• [WORK TASK]: Each record below must come back exactly as written; its pictures must not.

++++ ENTRIES SUPPLIED ++++

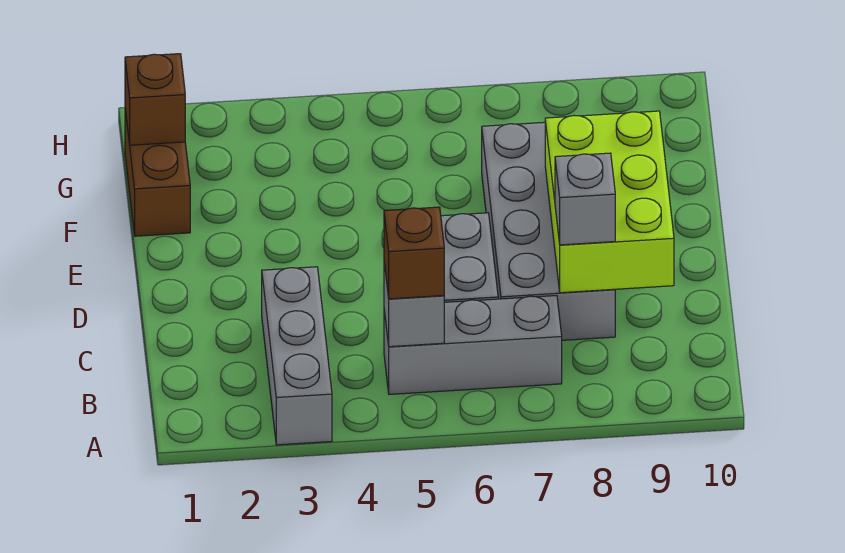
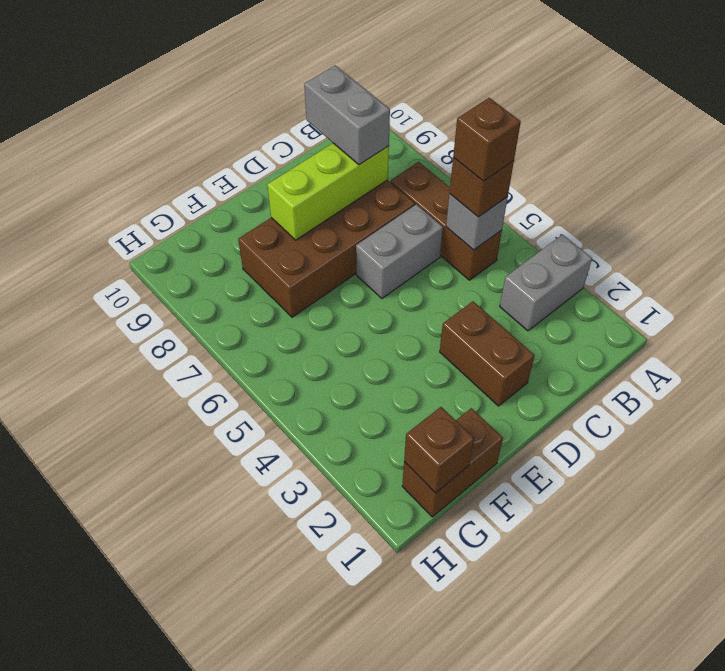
grey brick A3:C3 level 1 -> grey brick A3:B3 level 1
grey brick B5:B7 level 1 -> brown brick B5:B7 level 1
none -> brown brick B5 level 4
grey brick C7:F8 level 1 -> brown brick C7:F8 level 1
lime brick C8:E9 level 2 -> lime brick C8:E8 level 2
grey brick C8 level 3 -> grey brick C8:C9 level 3
none -> brown brick D2:D3 level 1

++++

• [OUTPUT]:
grey brick A3:C3 level 1 -> grey brick A3:B3 level 1
grey brick B5:B7 level 1 -> brown brick B5:B7 level 1
none -> brown brick B5 level 4
grey brick C7:F8 level 1 -> brown brick C7:F8 level 1
lime brick C8:E9 level 2 -> lime brick C8:E8 level 2
grey brick C8 level 3 -> grey brick C8:C9 level 3
none -> brown brick D2:D3 level 1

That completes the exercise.